BEGIN

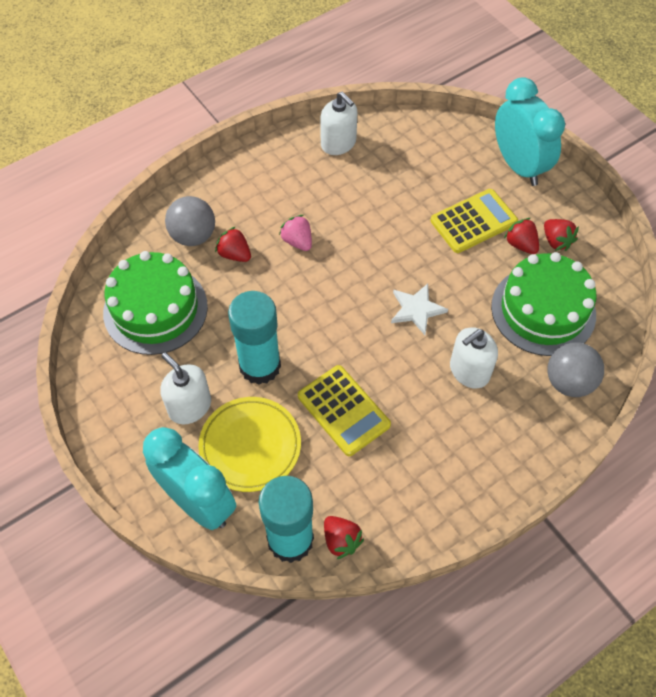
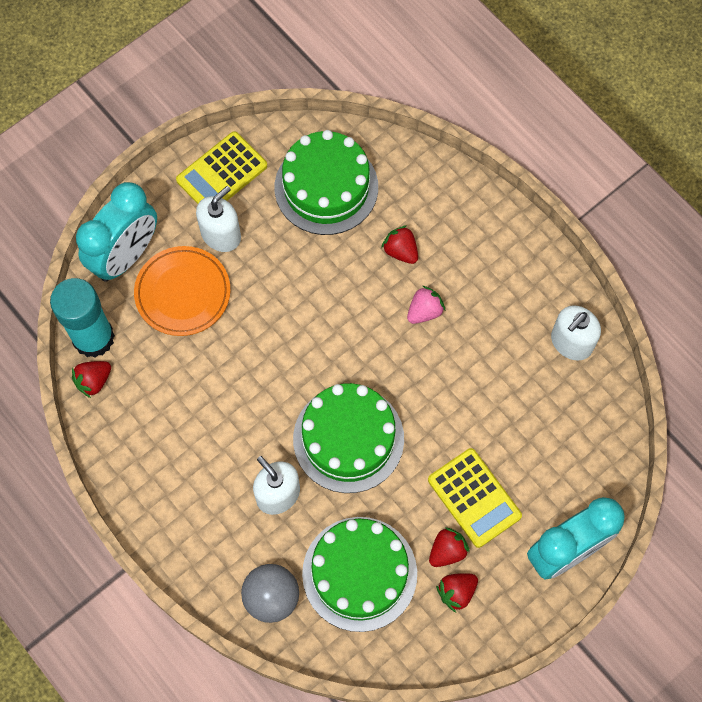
camera: 85 degrees right, 10 degrees up
grey ball [165,196,215,246] -> none
yellow plate [198,397,301,492] -> orange plate [134,246,231,336]
red strawberry [215,227,251,262] -> red strawberry turned 75 degrees counterclockwise [381,225,418,264]
turquoise glue stick [228,291,281,385] -> none
yellow calculator [298,365,391,456] -> yellow calculator moved to [176,131,267,204]
white star [391,284,448,335] -> green cake [293,383,404,493]

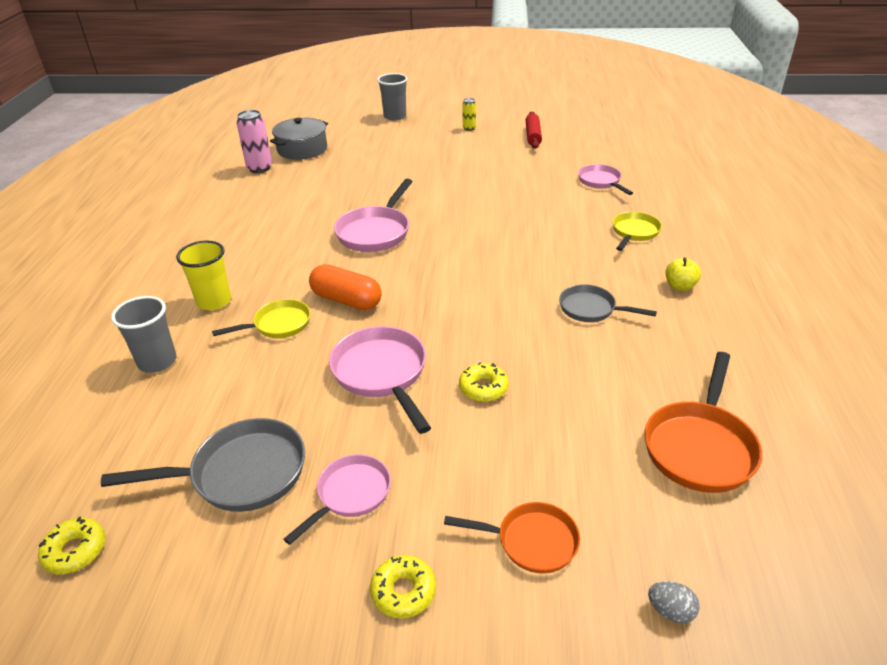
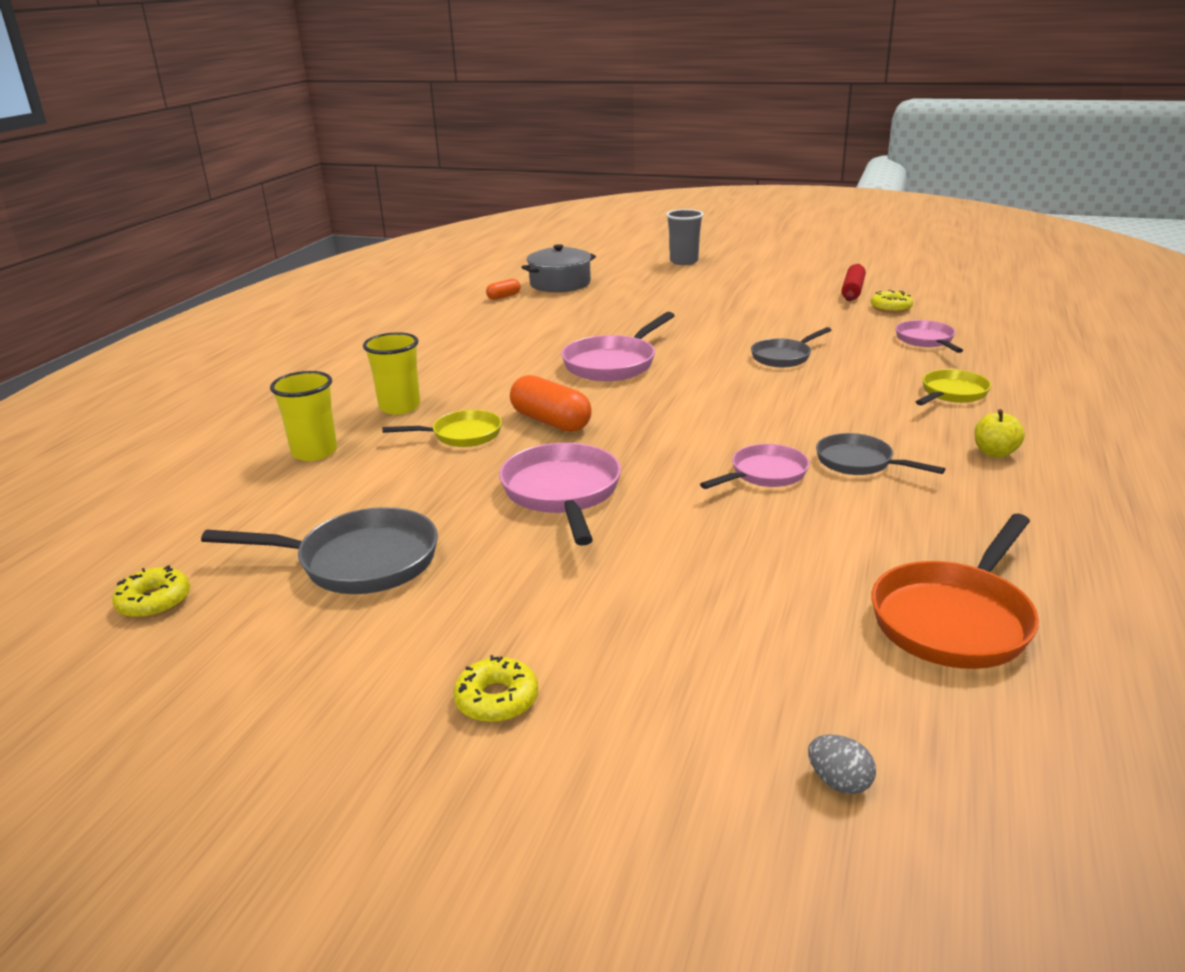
camera: 15 degrees right, 10 degrees down
grey cup [111,296,177,373] -> yellow cup [270,371,337,461]
pink can [236,110,272,173] -> orange capsule [486,279,521,300]
pink pan [284,454,391,545] -> pink pan moved to [700,444,809,489]
orange pan [444,502,580,574] -> none
yellow donut [459,362,509,402] -> yellow donut moved to [871,290,913,313]
yellow can [462,98,476,131] -> none
none -> grey pan [751,327,831,367]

END

▶ [ASSIGNED TASK]
Exclude the pictures and transcribe all of the entries exactly.

▶ [RESULT OF THIS EXERCISE]
camera: 85 degrees right, 10 degrees up
grey ball [165,196,215,246] -> none
yellow plate [198,397,301,492] -> orange plate [134,246,231,336]
red strawberry [215,227,251,262] -> red strawberry turned 75 degrees counterclockwise [381,225,418,264]
turquoise glue stick [228,291,281,385] -> none
yellow calculator [298,365,391,456] -> yellow calculator moved to [176,131,267,204]
white star [391,284,448,335] -> green cake [293,383,404,493]

camera: 15 degrees right, 10 degrees down
grey cup [111,296,177,373] -> yellow cup [270,371,337,461]
pink can [236,110,272,173] -> orange capsule [486,279,521,300]
pink pan [284,454,391,545] -> pink pan moved to [700,444,809,489]
orange pan [444,502,580,574] -> none
yellow donut [459,362,509,402] -> yellow donut moved to [871,290,913,313]
yellow can [462,98,476,131] -> none
none -> grey pan [751,327,831,367]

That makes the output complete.